[BEGIN]

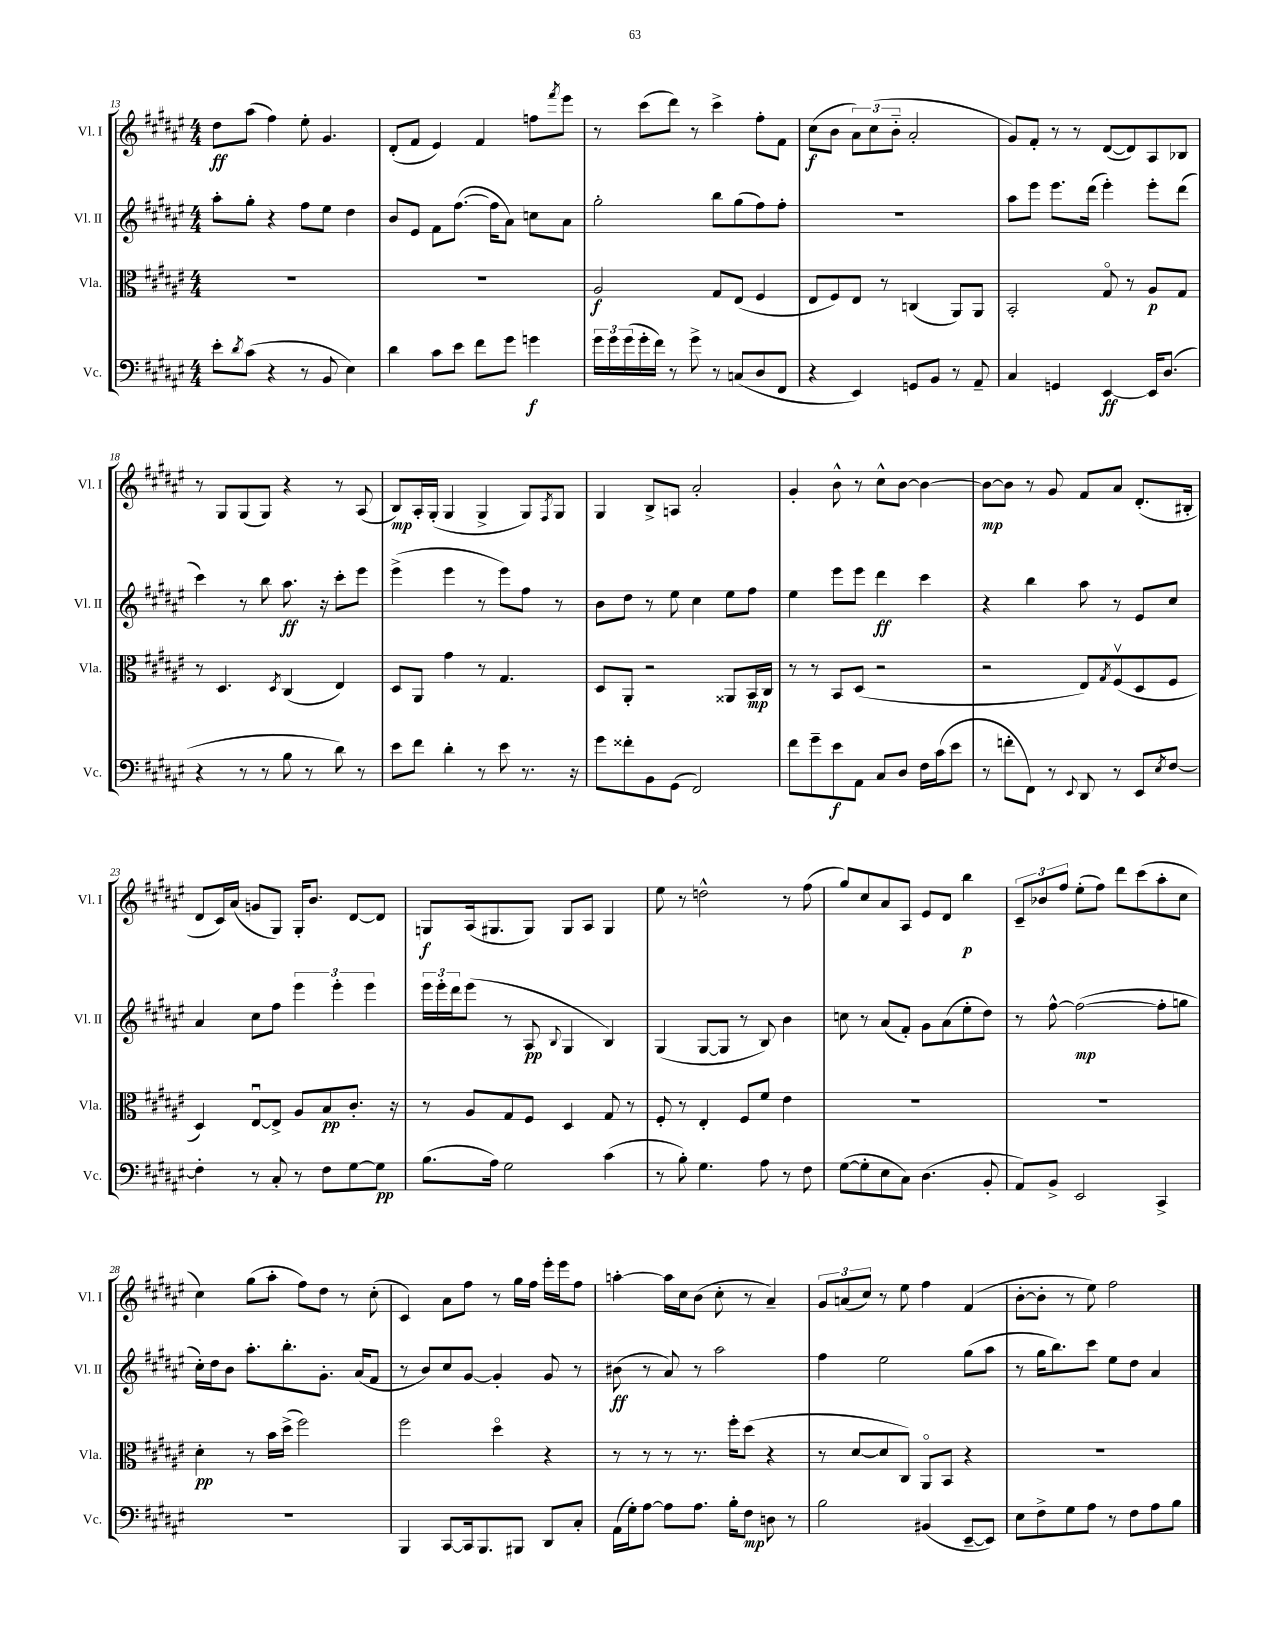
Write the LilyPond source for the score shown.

[END]
[BEGIN]

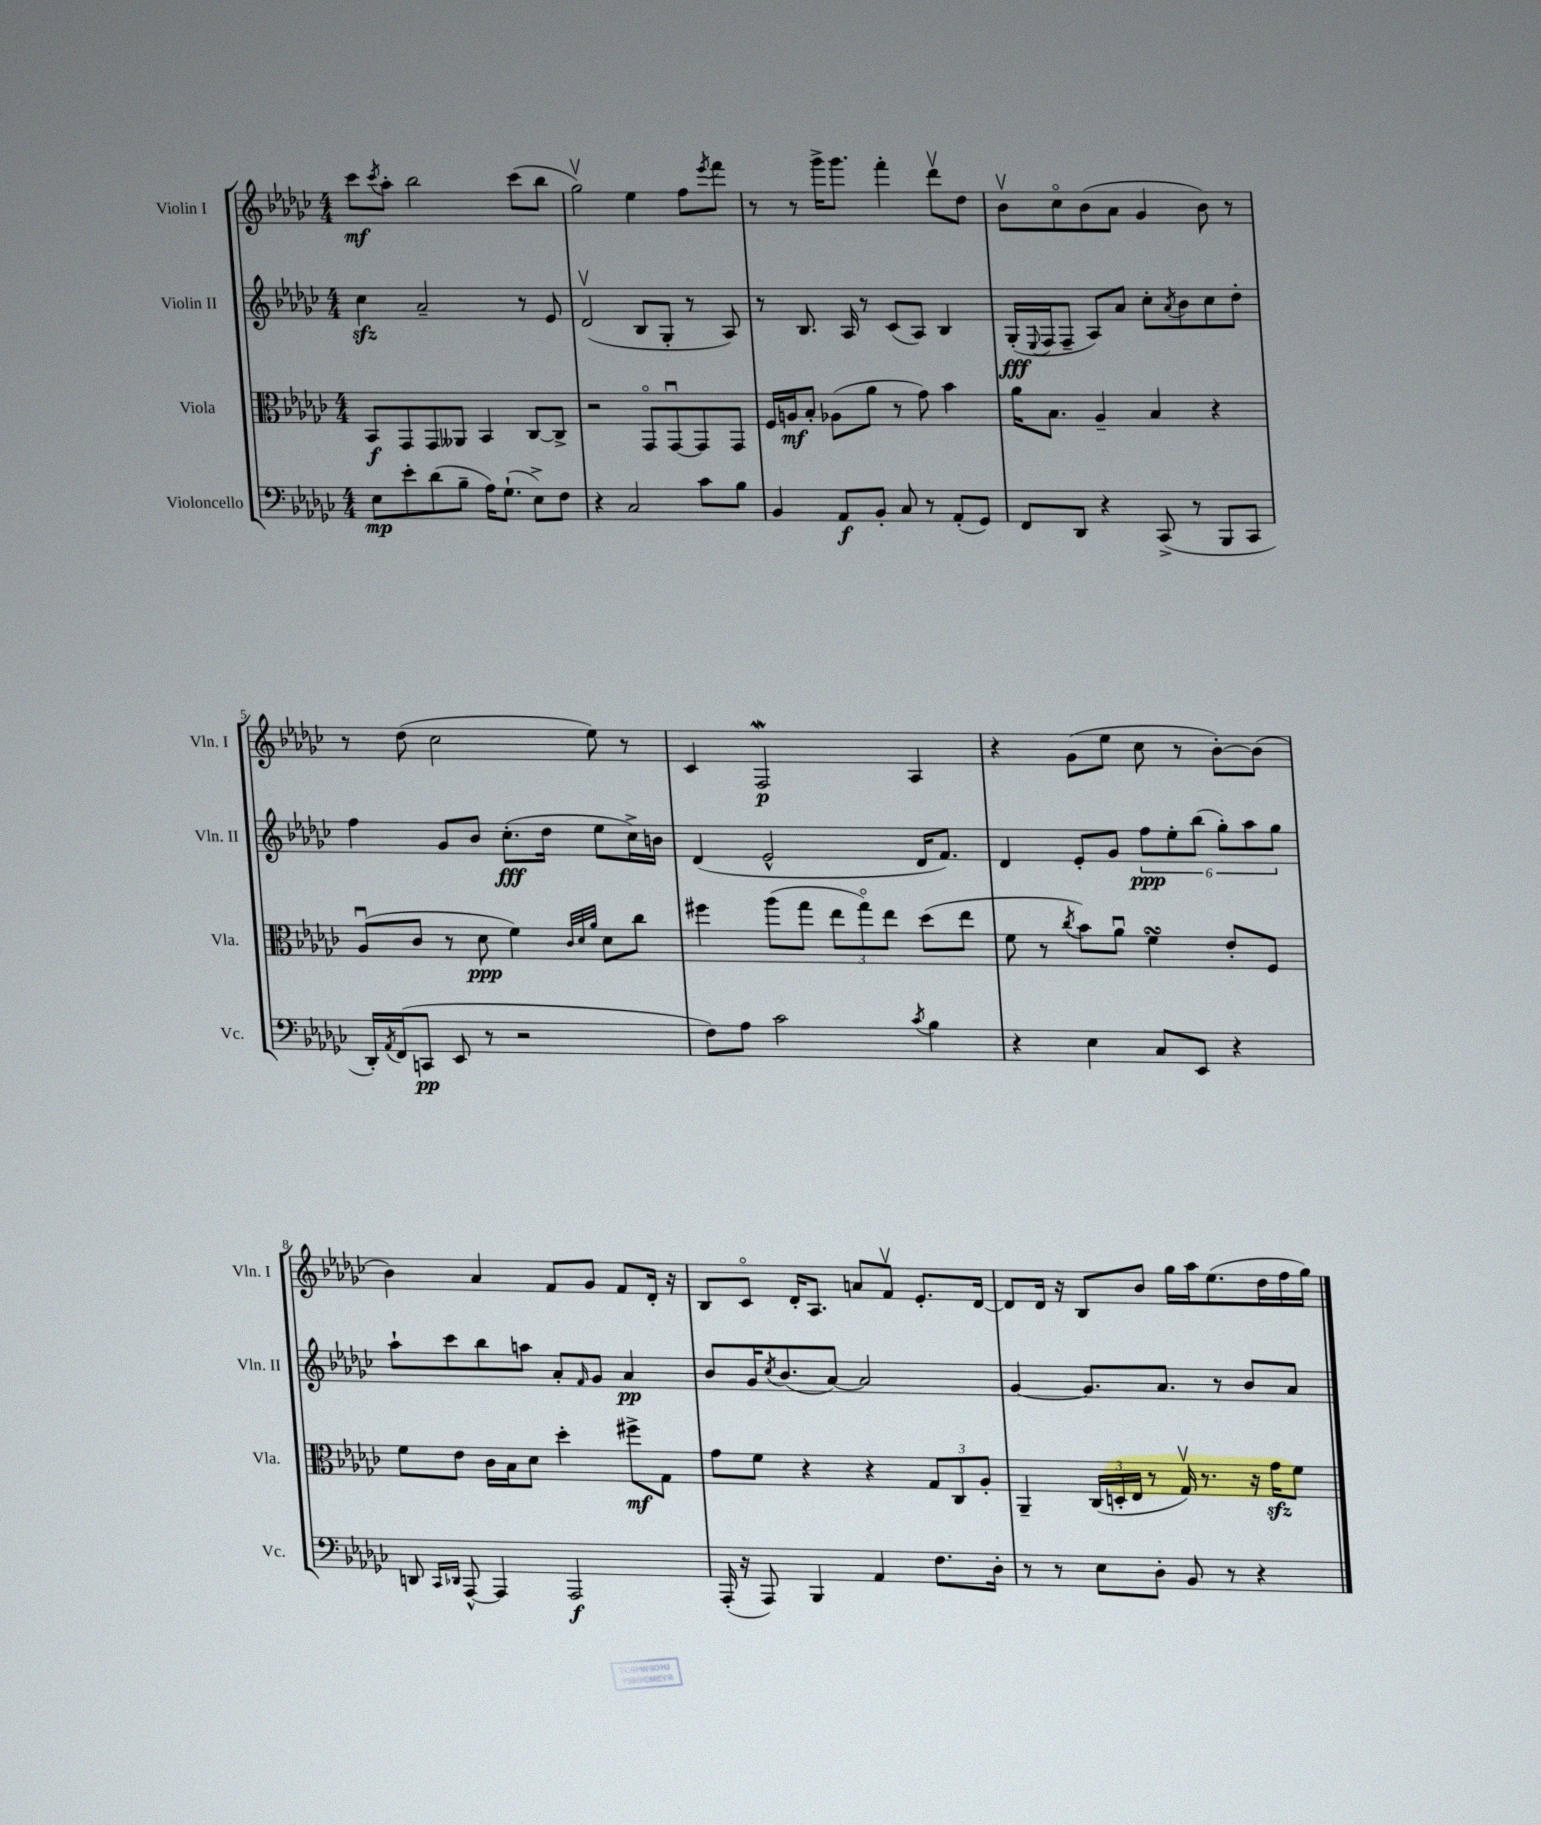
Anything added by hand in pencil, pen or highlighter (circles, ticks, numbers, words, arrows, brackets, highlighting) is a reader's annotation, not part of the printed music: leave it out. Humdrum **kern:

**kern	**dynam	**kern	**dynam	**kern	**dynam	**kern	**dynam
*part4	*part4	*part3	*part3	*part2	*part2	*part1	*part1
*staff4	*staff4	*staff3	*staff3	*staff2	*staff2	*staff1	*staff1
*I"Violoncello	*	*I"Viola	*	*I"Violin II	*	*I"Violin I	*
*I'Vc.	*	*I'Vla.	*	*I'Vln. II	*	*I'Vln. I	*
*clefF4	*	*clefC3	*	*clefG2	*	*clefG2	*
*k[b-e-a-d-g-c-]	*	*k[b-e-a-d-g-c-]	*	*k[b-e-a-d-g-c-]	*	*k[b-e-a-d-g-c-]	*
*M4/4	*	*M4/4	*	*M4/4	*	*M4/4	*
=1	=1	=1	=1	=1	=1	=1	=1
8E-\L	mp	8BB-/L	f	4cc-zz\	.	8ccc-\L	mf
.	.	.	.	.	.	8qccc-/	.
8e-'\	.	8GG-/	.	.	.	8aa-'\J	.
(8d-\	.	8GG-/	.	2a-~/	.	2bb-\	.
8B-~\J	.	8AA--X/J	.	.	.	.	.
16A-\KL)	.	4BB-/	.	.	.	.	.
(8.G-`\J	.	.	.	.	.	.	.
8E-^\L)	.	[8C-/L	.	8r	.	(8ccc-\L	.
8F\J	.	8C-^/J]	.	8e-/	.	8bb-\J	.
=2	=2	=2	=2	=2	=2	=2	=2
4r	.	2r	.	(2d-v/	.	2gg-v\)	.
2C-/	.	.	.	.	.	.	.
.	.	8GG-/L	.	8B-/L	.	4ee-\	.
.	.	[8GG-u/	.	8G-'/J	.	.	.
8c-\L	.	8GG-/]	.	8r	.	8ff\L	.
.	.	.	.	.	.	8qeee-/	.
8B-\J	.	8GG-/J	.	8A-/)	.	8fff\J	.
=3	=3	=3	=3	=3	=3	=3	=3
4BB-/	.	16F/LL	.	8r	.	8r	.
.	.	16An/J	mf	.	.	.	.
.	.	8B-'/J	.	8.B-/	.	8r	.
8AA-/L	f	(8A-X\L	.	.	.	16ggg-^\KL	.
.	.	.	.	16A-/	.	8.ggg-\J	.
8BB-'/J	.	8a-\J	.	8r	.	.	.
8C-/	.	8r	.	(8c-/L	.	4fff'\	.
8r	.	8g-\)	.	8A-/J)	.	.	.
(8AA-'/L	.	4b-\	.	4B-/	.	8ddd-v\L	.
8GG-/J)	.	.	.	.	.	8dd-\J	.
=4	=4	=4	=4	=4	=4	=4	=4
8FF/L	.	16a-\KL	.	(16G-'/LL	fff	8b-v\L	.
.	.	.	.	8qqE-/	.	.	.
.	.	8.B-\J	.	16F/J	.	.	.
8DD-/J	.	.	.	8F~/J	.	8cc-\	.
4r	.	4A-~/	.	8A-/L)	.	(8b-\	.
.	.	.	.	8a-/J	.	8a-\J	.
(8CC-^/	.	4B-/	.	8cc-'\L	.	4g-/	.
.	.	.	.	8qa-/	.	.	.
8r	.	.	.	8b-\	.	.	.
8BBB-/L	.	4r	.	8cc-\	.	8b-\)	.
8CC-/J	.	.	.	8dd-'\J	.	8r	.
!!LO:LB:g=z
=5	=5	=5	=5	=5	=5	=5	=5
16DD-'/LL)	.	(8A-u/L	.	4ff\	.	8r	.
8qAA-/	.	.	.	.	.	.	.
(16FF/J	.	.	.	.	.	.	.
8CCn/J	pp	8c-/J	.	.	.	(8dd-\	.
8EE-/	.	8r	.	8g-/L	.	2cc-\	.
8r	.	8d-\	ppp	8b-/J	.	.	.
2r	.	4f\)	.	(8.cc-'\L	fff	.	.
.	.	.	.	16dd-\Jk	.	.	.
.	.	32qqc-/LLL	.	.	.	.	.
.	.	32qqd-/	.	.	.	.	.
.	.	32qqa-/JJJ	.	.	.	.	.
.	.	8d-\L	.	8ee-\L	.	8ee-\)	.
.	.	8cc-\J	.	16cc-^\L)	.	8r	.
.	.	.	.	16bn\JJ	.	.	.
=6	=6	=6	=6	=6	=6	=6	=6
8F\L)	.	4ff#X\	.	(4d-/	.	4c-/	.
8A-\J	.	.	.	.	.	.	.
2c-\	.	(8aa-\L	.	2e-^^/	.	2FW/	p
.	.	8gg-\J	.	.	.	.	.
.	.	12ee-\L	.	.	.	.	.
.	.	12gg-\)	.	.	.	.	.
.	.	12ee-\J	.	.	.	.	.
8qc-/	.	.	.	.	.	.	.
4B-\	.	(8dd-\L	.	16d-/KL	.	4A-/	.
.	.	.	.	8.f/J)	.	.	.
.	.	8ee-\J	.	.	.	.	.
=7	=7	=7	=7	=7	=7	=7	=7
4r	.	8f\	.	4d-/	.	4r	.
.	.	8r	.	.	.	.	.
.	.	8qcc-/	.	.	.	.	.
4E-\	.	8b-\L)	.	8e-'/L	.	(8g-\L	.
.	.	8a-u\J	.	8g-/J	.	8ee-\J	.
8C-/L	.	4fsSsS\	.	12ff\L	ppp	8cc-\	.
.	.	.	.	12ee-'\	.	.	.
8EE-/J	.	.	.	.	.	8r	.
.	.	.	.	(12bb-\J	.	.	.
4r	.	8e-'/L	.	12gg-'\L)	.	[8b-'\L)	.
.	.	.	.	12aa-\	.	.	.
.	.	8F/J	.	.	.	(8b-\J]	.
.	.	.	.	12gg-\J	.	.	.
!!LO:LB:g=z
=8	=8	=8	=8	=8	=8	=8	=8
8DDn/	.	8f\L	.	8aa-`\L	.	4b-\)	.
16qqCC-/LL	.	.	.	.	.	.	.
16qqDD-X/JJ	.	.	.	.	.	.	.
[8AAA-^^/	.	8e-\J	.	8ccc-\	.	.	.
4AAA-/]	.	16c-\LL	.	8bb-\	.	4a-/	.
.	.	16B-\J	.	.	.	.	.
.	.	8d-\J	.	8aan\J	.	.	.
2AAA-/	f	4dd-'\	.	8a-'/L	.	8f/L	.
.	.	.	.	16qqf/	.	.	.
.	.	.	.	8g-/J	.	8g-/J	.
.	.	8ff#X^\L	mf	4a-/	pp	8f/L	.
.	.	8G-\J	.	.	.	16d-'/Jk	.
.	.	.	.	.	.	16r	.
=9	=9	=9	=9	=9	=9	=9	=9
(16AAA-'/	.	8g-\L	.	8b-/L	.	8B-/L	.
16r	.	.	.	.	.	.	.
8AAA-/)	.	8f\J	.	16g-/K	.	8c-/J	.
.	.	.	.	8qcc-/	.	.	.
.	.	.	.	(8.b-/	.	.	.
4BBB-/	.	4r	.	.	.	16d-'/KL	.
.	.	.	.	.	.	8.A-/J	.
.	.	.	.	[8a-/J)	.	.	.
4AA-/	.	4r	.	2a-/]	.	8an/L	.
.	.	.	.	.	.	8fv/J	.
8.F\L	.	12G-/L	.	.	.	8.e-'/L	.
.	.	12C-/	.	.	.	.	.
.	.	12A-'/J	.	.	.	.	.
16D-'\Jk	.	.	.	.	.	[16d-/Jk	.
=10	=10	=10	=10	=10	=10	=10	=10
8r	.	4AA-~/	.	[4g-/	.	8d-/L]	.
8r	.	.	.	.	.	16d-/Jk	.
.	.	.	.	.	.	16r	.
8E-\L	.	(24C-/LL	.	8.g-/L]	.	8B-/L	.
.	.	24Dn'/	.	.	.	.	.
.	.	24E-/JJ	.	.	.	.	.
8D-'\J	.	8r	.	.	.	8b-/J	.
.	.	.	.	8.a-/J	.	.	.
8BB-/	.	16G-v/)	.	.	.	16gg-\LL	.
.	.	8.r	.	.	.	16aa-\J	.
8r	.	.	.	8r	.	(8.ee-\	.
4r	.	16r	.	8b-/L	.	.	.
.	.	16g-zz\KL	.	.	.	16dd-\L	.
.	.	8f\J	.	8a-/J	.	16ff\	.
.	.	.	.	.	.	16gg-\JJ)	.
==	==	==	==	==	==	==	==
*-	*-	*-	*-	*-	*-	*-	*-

[END]

**Exercise**
Find every line in the records above that contains the string "kern" and copy each of those lines in full. Matching is case-sensitive.

**Completed task**
Anything added by hand in pencil, pen or highlighter (circles, ticks, numbers, words, arrows, brackets, highlighting) is a reader's annotation, not part of the printed music: leave it out. Humdrum **kern:
**kern	**dynam	**kern	**dynam	**kern	**dynam	**kern	**dynam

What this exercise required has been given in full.